Input material Start Marker

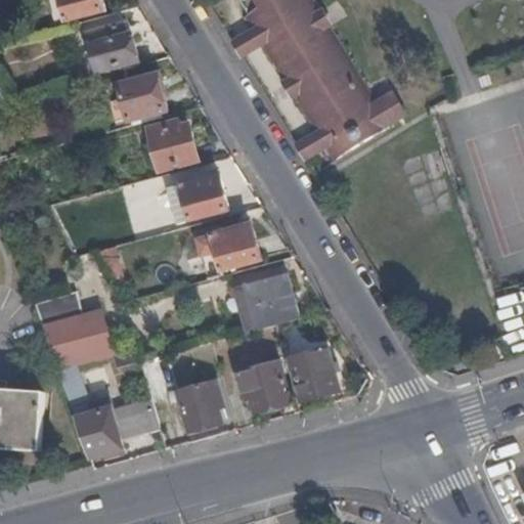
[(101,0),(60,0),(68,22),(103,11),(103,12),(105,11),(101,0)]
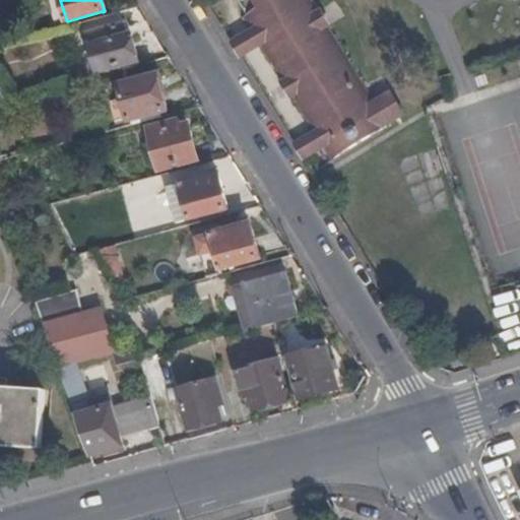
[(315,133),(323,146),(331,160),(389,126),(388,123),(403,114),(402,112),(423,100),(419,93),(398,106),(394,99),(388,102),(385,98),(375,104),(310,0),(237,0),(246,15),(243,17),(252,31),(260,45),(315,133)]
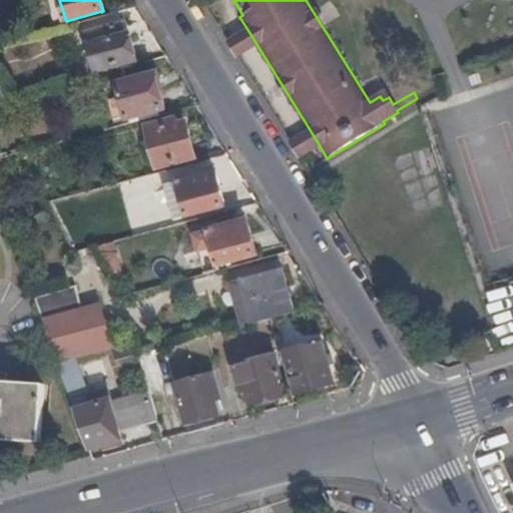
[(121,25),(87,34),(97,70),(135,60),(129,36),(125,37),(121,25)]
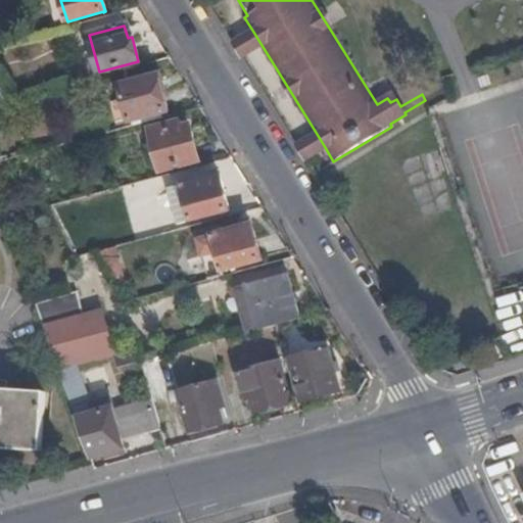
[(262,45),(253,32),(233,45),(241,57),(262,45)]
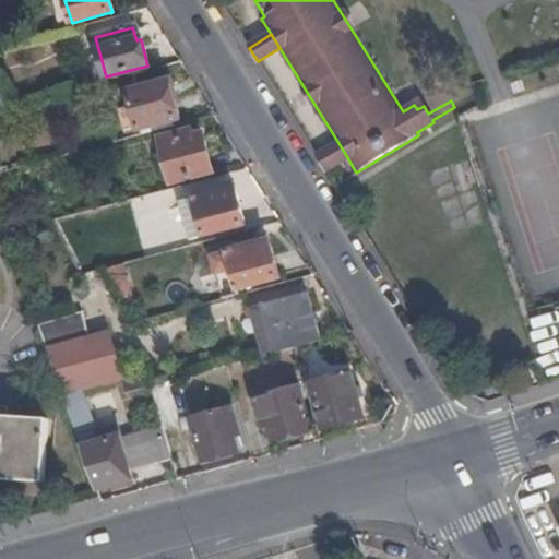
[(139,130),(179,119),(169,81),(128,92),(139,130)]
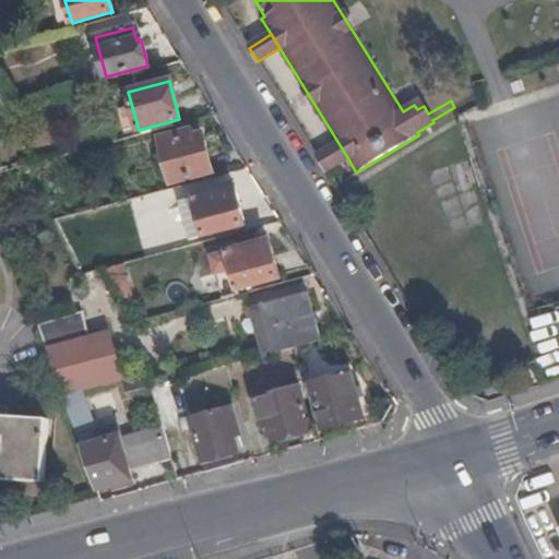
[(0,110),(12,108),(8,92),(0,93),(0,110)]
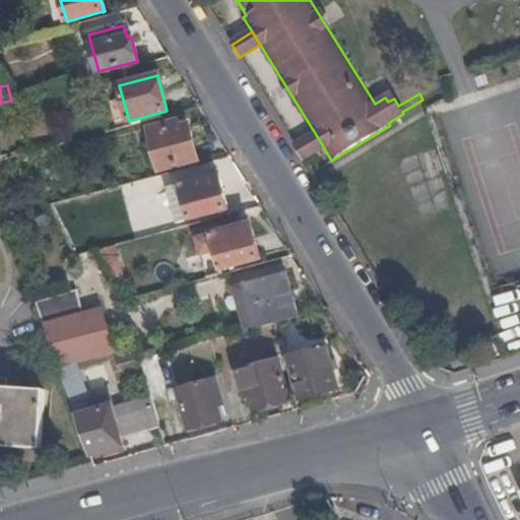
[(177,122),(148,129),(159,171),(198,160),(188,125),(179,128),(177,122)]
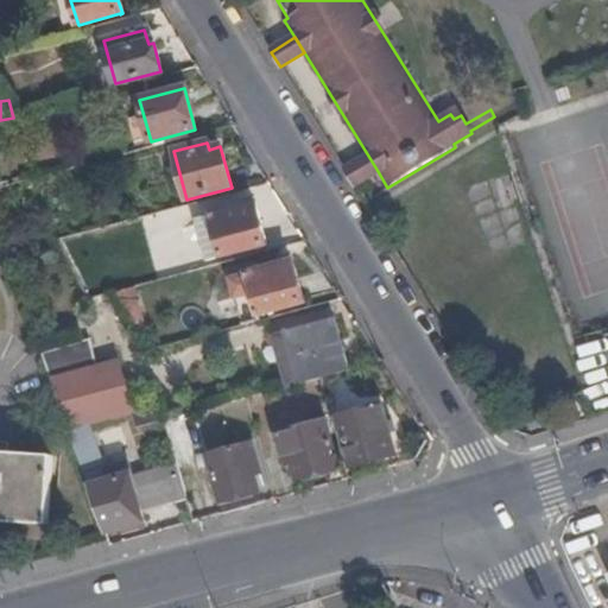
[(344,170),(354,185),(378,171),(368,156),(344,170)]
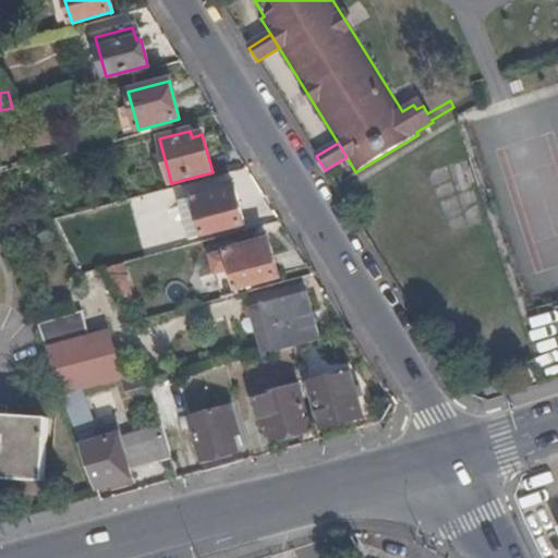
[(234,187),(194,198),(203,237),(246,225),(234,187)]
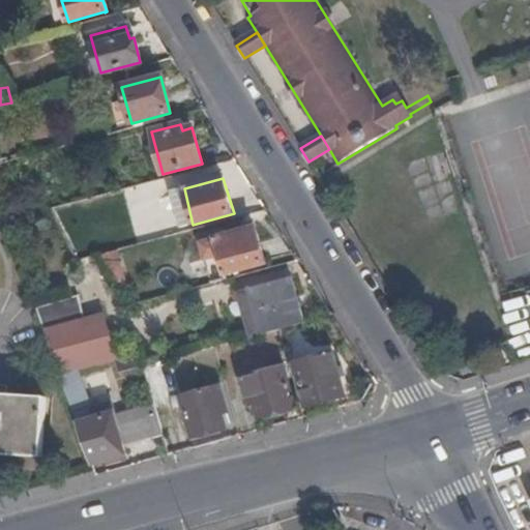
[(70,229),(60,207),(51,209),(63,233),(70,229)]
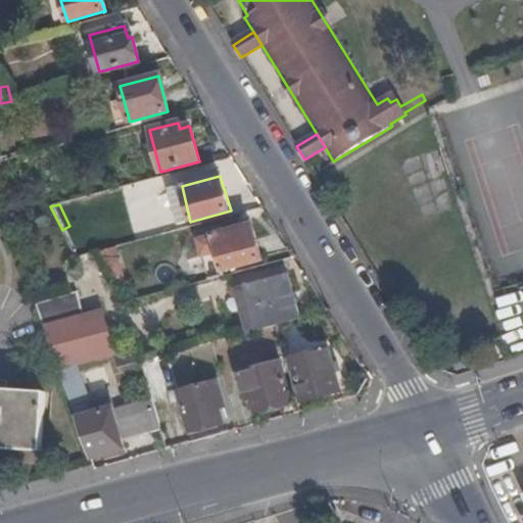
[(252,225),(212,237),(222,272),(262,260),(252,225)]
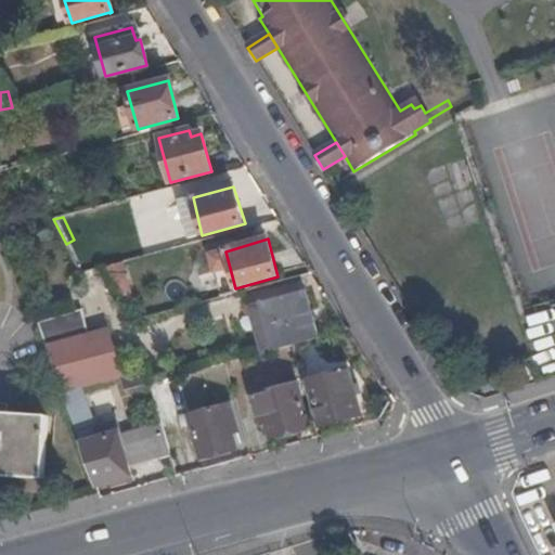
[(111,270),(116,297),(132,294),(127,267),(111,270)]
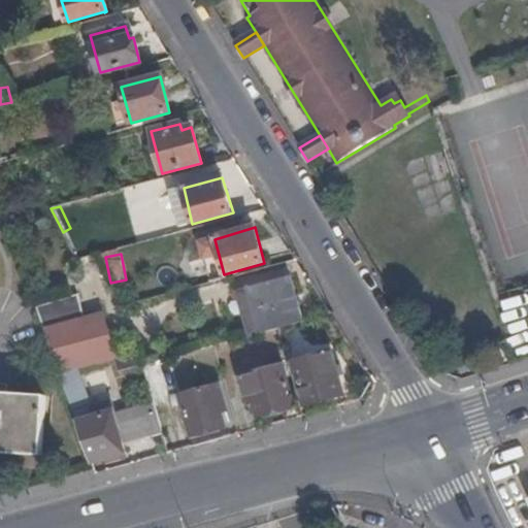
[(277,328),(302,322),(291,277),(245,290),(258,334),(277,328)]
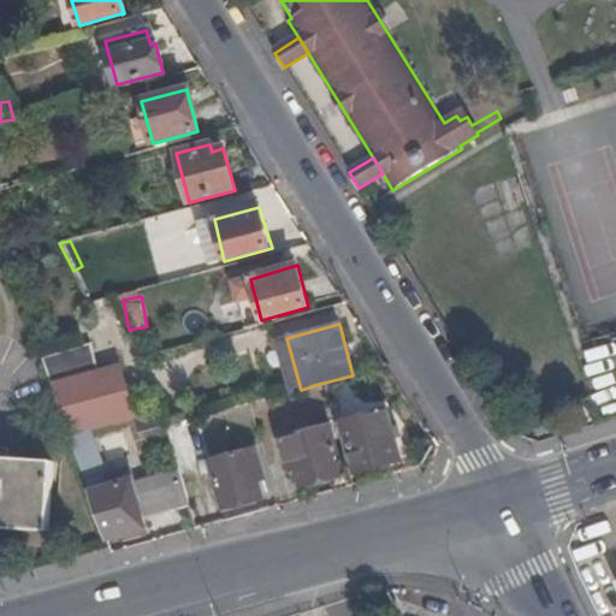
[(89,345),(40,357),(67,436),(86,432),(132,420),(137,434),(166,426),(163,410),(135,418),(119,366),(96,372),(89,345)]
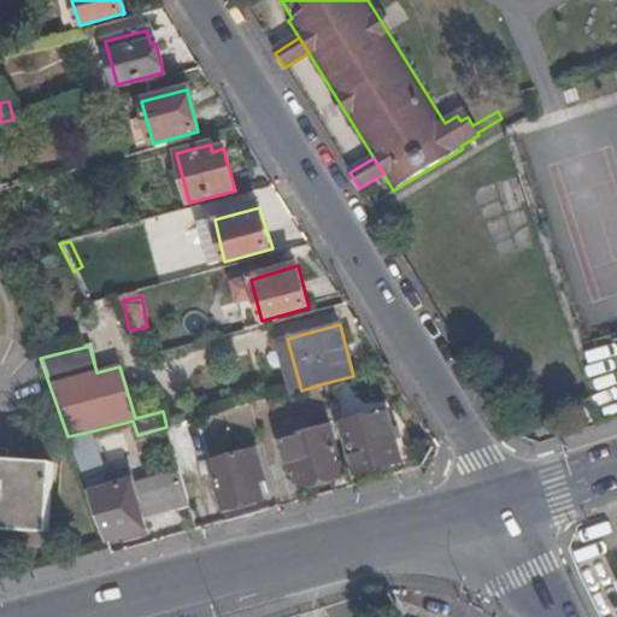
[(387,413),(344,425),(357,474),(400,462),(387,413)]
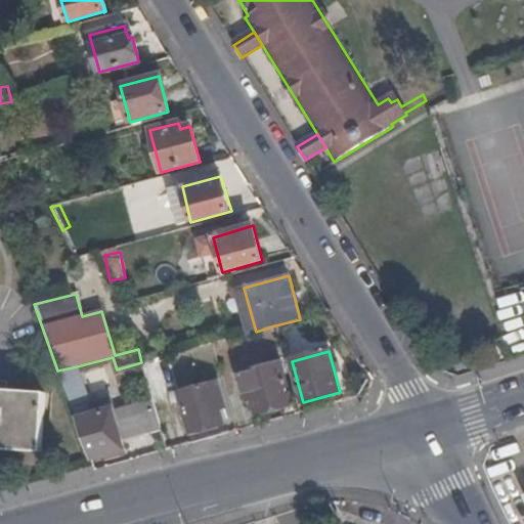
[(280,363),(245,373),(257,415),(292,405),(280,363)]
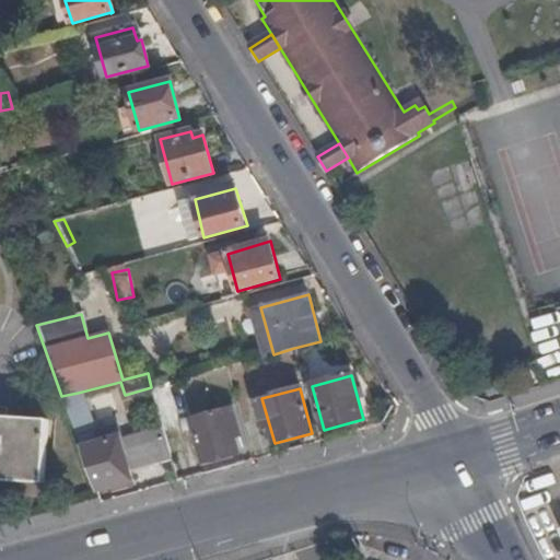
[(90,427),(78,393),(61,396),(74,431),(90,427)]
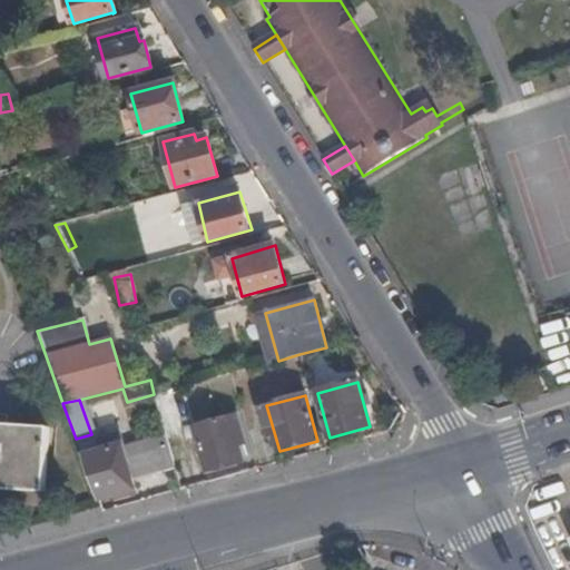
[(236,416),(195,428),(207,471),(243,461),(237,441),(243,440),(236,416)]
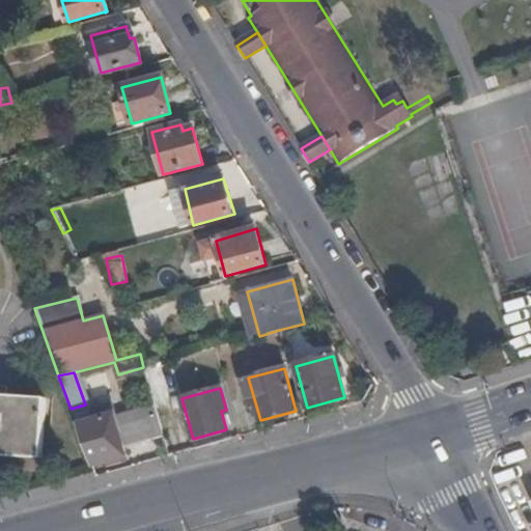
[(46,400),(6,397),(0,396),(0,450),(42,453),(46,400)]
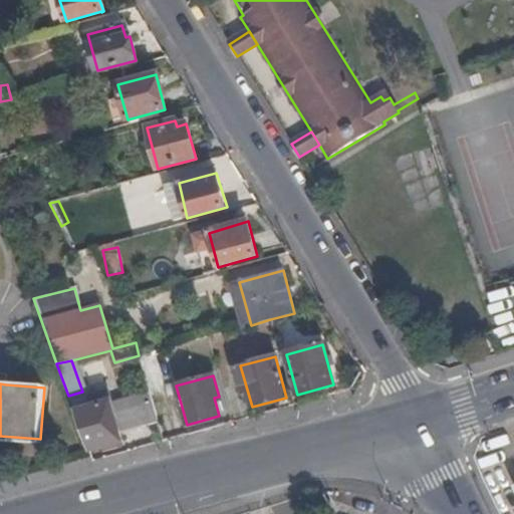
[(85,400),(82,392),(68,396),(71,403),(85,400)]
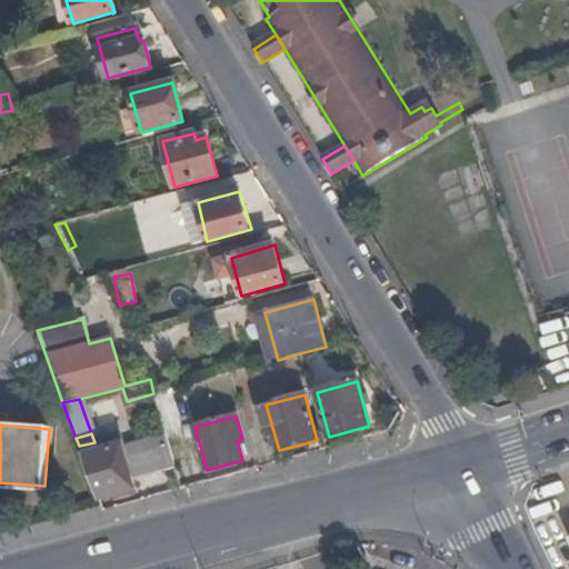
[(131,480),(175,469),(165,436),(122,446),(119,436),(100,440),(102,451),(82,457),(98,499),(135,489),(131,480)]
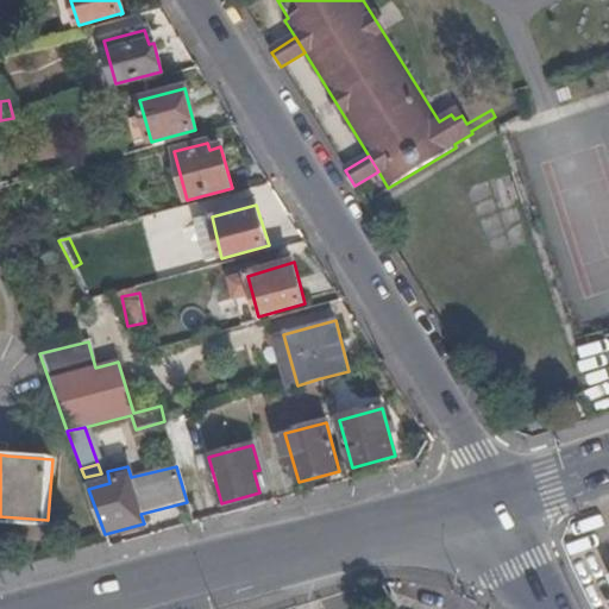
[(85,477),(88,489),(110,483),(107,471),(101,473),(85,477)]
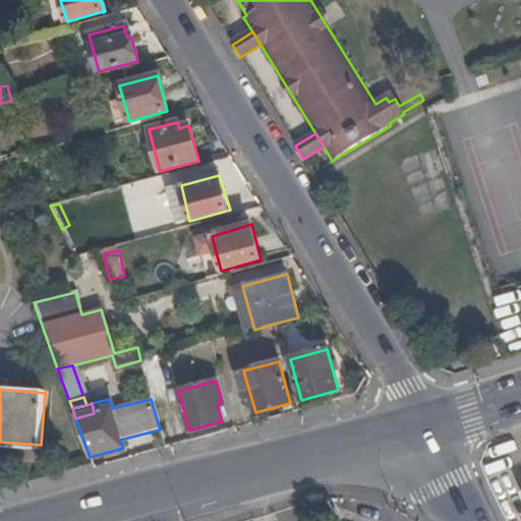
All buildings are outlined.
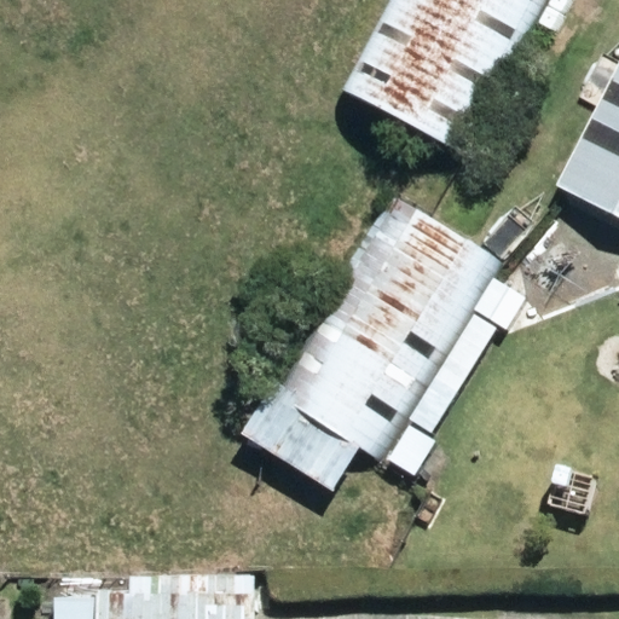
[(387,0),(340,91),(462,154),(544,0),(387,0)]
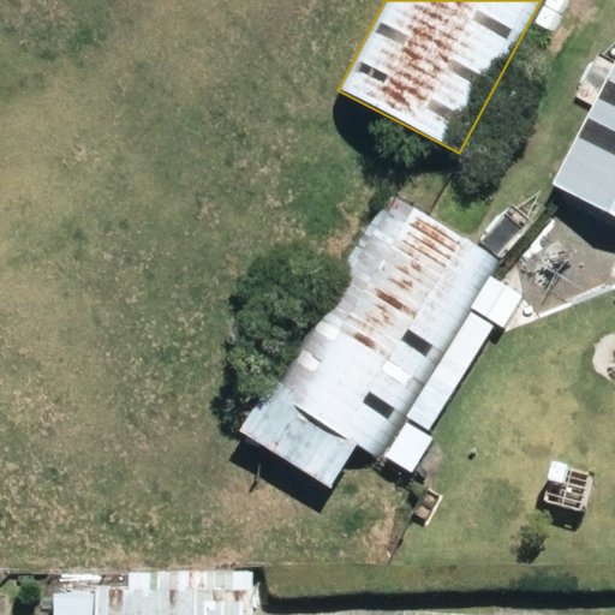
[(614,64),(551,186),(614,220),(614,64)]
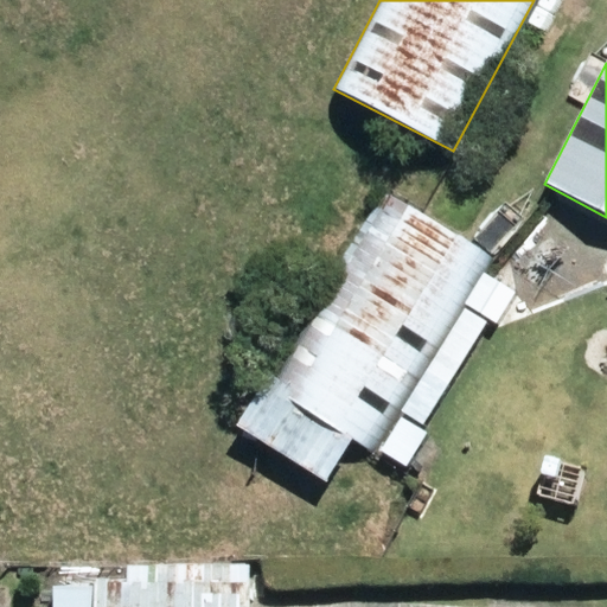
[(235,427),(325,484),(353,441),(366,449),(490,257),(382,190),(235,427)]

Input material End Marker

*The problem*
In the copy, include exactly the lines from the one containing "[(46,400),(6,397),(0,396),(0,450),(42,453),(46,400)]" through the last line of the records, and no pictures or other text.

*Solution for this problem*
[(46,400),(6,397),(0,396),(0,450),(42,453),(46,400)]
[(85,400),(82,392),(68,396),(71,403),(85,400)]
[(131,480),(175,469),(165,436),(122,446),(119,436),(100,440),(102,451),(82,457),(98,499),(135,489),(131,480)]
[(85,477),(88,489),(110,483),(107,471),(101,473),(85,477)]
All buildings are outlined.
[(387,0),(340,91),(462,154),(544,0),(387,0)]
[(614,64),(551,186),(614,220),(614,64)]
[(235,427),(325,484),(353,441),(366,449),(490,257),(382,190),(235,427)]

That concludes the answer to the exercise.